- _Task brief_:
Given the records underneath, please repeat exactly the lines from the line with "[(419,270),(404,299),(416,306),(432,276),(419,270)]" through the line with "[(84,14),(45,15),(46,30),(31,30),(32,41),(85,39),(84,14)]", passing over any picture.

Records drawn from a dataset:
§

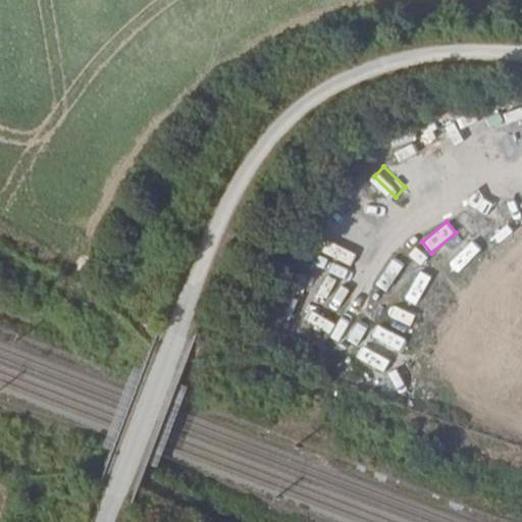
[(330,254),(351,262),(356,250),(335,242),(330,254)]
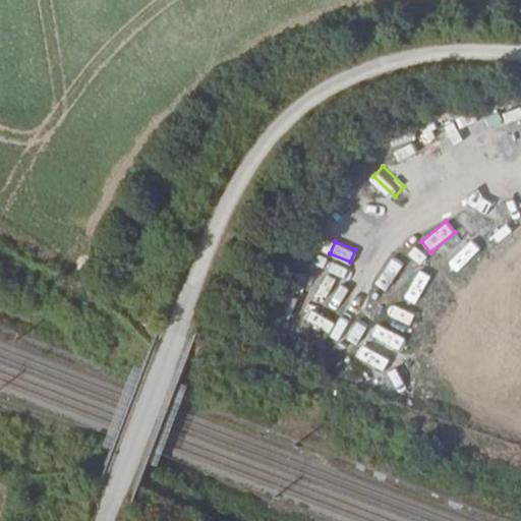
[(419,270),(404,299),(416,306),(432,276),(419,270)]
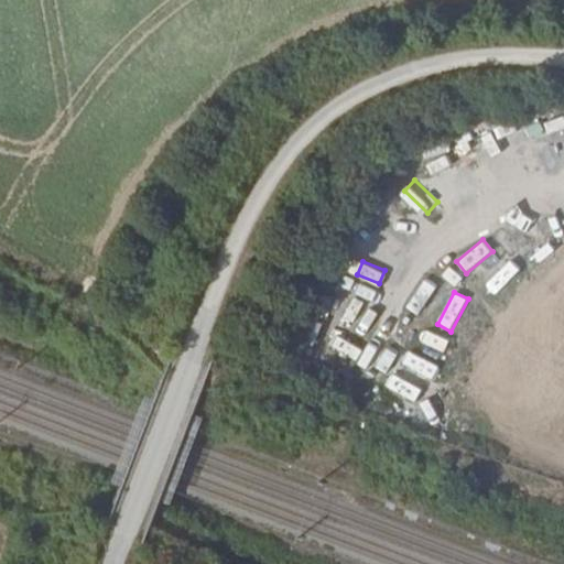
[(424,349),(445,357),(451,340),(430,334),(424,349)]
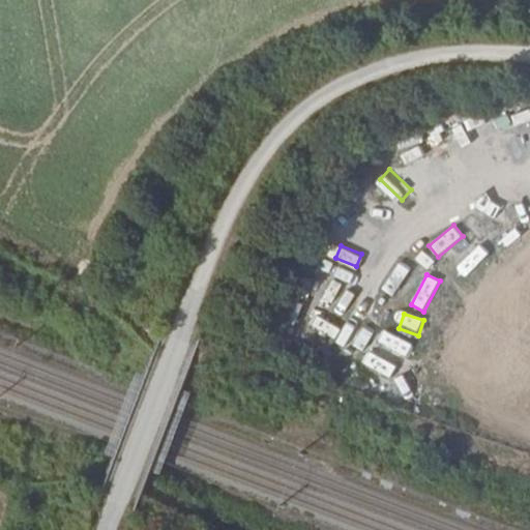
[(332,344),(341,329),(317,315),(308,329),(332,344)]
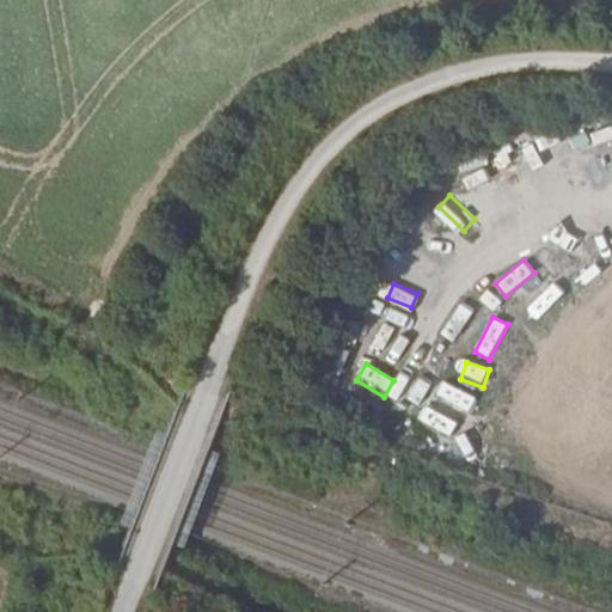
All buildings are outlined.
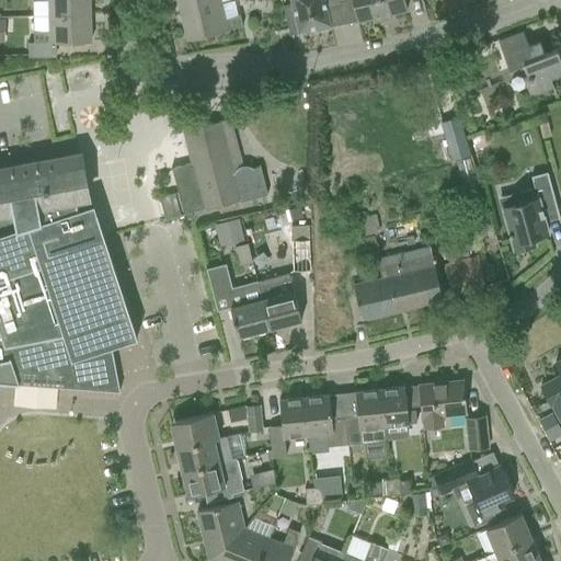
[(48,1),(48,16),(90,15),(89,0),(32,0),(32,1),(48,1)]
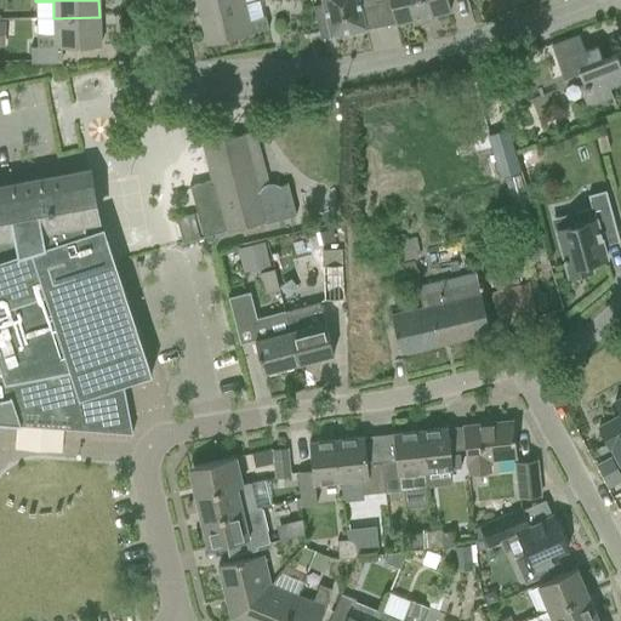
[(195,0),(200,16),(244,5),(243,0),(195,0)]
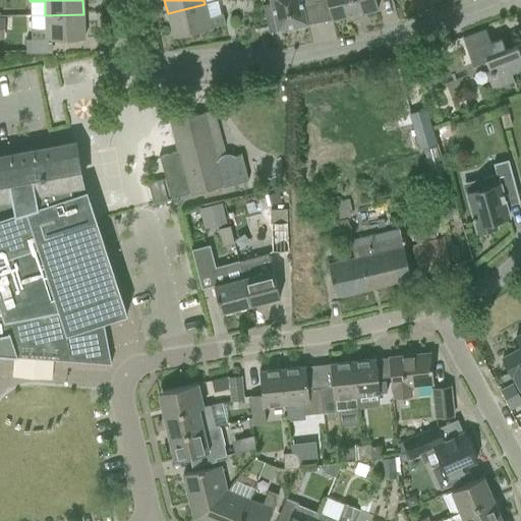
[(306,0),(269,0),(271,4),(262,6),(269,34),(277,32),(277,31),(292,26),(293,29),(307,25),(301,1),(306,0)]
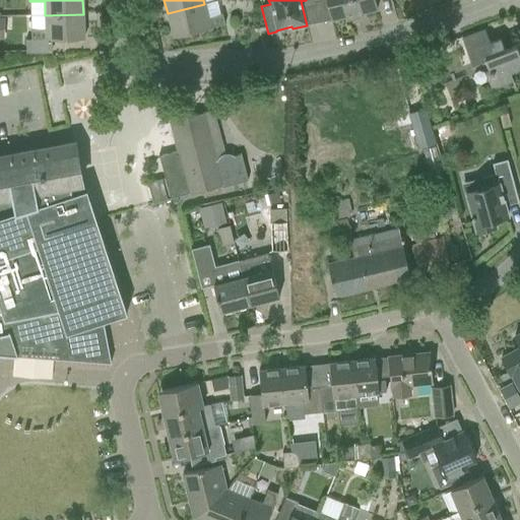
[(311,0),(312,2),(320,0),(326,0),(331,20),(346,16),(347,20),(355,18),(350,0),(311,0)]
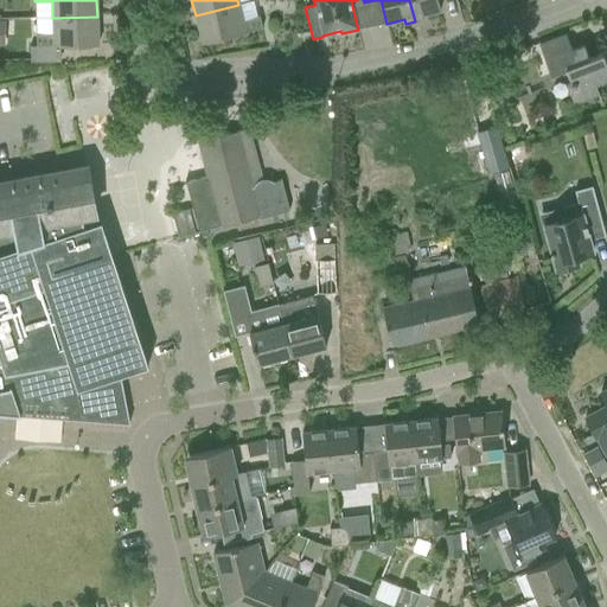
[(409,0),(415,21),(425,19),(423,14),(440,11),(438,0),(409,0)]
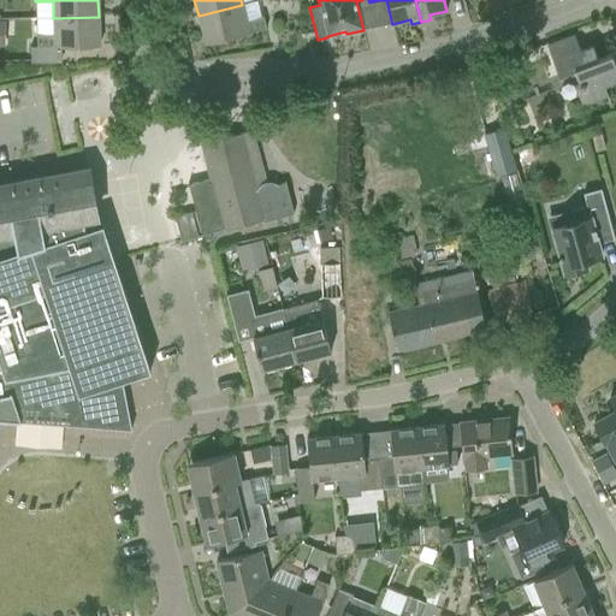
[(242,5),(199,16),(206,45),(266,29),(264,17),(247,21),(242,5)]
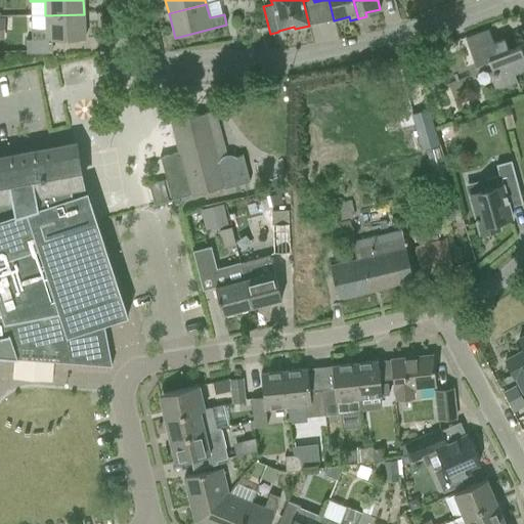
[(84,14),(45,15),(46,30),(31,30),(32,41),(85,39),(84,14)]
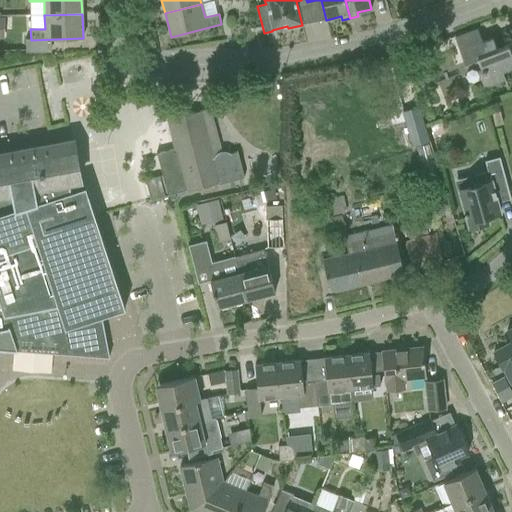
[(479,74),(484,88),(505,80),(502,72),(511,67),(511,55),(508,45),(496,49),(492,39),(482,43),(477,30),(455,39),(465,65),(477,60),(482,73),(479,74)]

§

- _Reply to the task_:
[(419,270),(404,299),(416,306),(432,276),(419,270)]
[(424,349),(445,357),(451,340),(430,334),(424,349)]
[(332,344),(341,329),(317,315),(308,329),(332,344)]
All buildings are outlined.
[(48,1),(48,16),(90,15),(89,0),(32,0),(32,1),(48,1)]
[(195,0),(200,16),(244,5),(243,0),(195,0)]
[(306,0),(269,0),(271,4),(262,6),(269,34),(277,32),(277,31),(292,26),(293,29),(307,25),(301,1),(306,0)]
[(311,0),(312,2),(320,0),(326,0),(331,20),(346,16),(347,20),(355,18),(350,0),(311,0)]
[(409,0),(415,21),(425,19),(423,14),(440,11),(438,0),(409,0)]
[(242,5),(199,16),(206,45),(266,29),(264,17),(247,21),(242,5)]
[(84,14),(45,15),(46,30),(31,30),(32,41),(85,39),(84,14)]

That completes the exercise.